Record set:

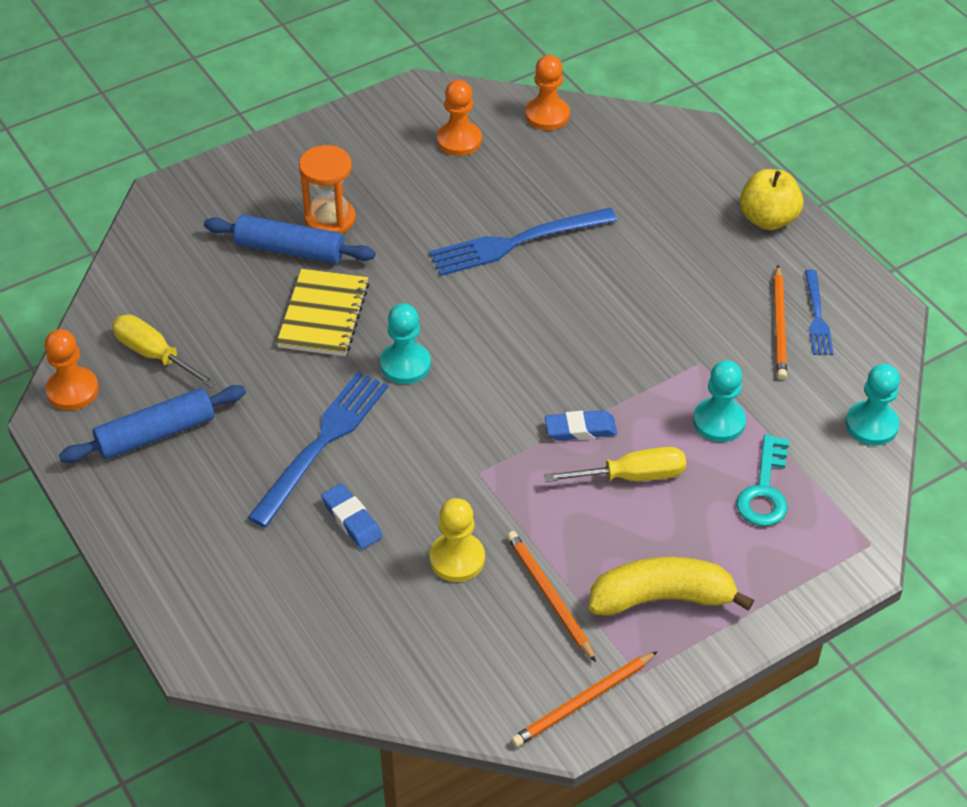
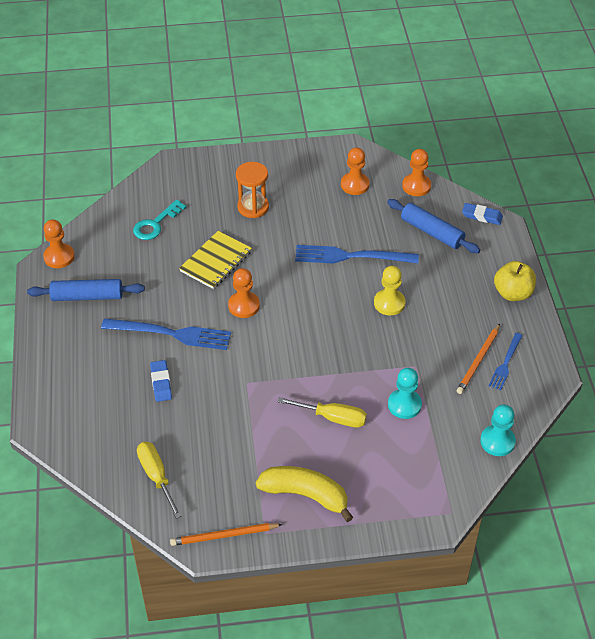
camera: 25 degrees right, 0 degrees up
(154, 355) = (112, 252): yellow screwdriver -> yellow screwdriver (156, 476)
(290, 249) = (220, 217): blue rolling pin -> blue rolling pin (432, 232)
(322, 443) = (171, 334): blue fork -> blue fork turned 45 degrees clockwise
(405, 364) = (244, 306): turquoise pawn -> orange pawn
(457, 559) = (204, 427): yellow pawn -> yellow pawn (389, 303)
(549, 596) = (242, 468): orange pencil -> none
(580, 429) = (320, 379): blue eraser -> blue eraser (482, 216)
(764, 490) = (406, 456): turquoise key -> turquoise key (155, 224)

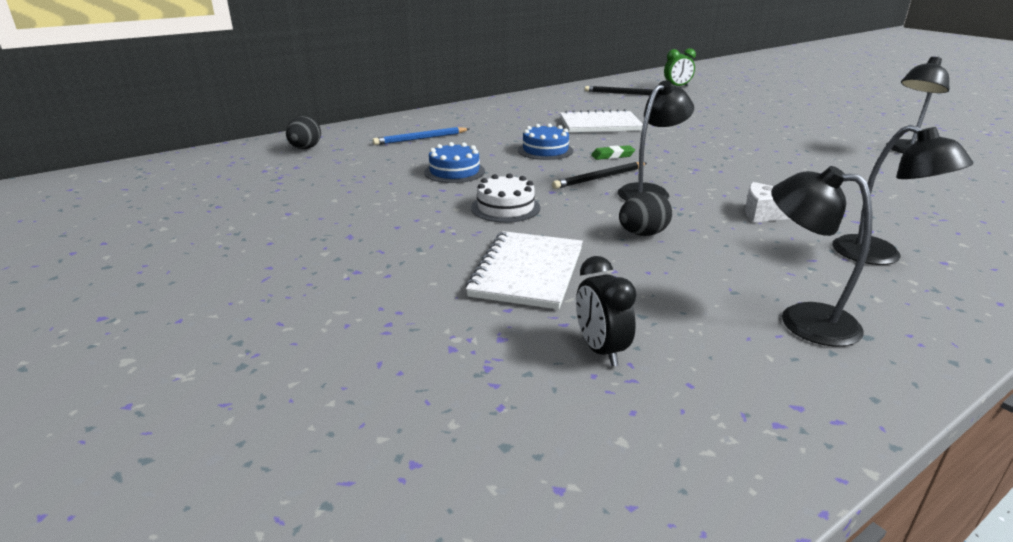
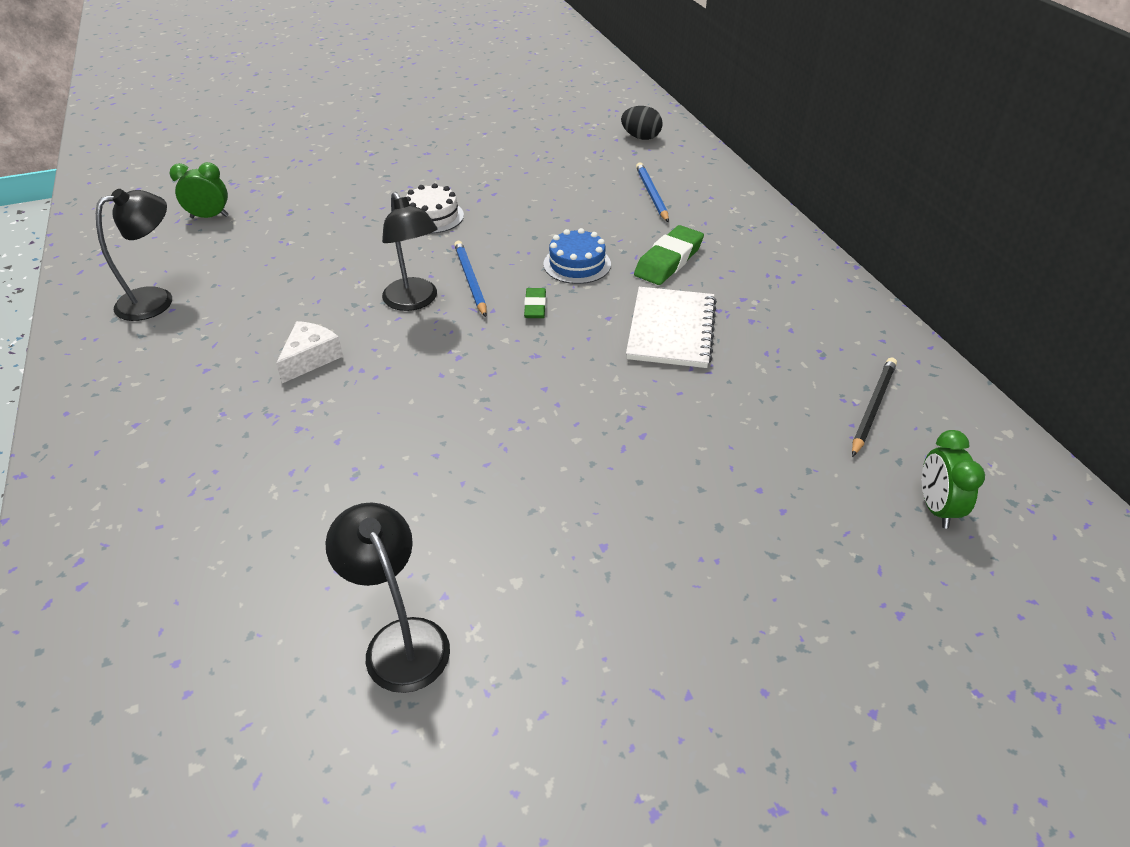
camera: 105 degrees right, 15 degrees up
(454, 171) = (536, 203): blue cake -> none
(519, 129) = (668, 261): none -> green eraser
(527, 272) = (316, 209): white notebook -> none
(599, 178) = (470, 280): black pencil -> blue pencil
(600, 350) = (209, 217): black clock -> green clock
(642, 234) = (330, 271): black egg -> none
(879, 256) = (181, 388): black lamp -> none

Problem to solve: Scan the data above line by line. Please say how many lines hold the word "none", and give only that number.

Final answer: 6